Exercise instructions
Skip the pictures, and retype the data below in full, exactly.

The data
######

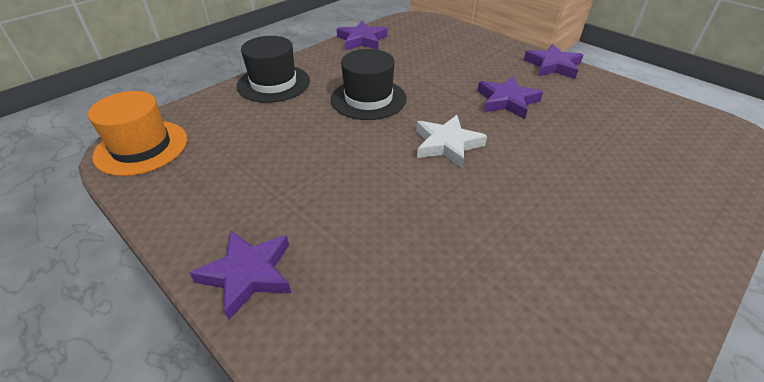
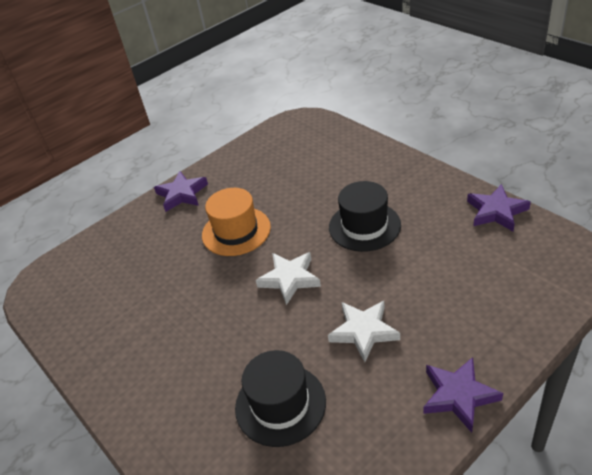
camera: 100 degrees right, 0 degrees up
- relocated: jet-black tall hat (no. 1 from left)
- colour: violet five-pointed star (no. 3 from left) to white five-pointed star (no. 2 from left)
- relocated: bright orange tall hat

######

Written response
camera: 100 degrees right, 0 degrees up
- relocated: jet-black tall hat (no. 1 from left)
- colour: violet five-pointed star (no. 3 from left) to white five-pointed star (no. 2 from left)
- relocated: bright orange tall hat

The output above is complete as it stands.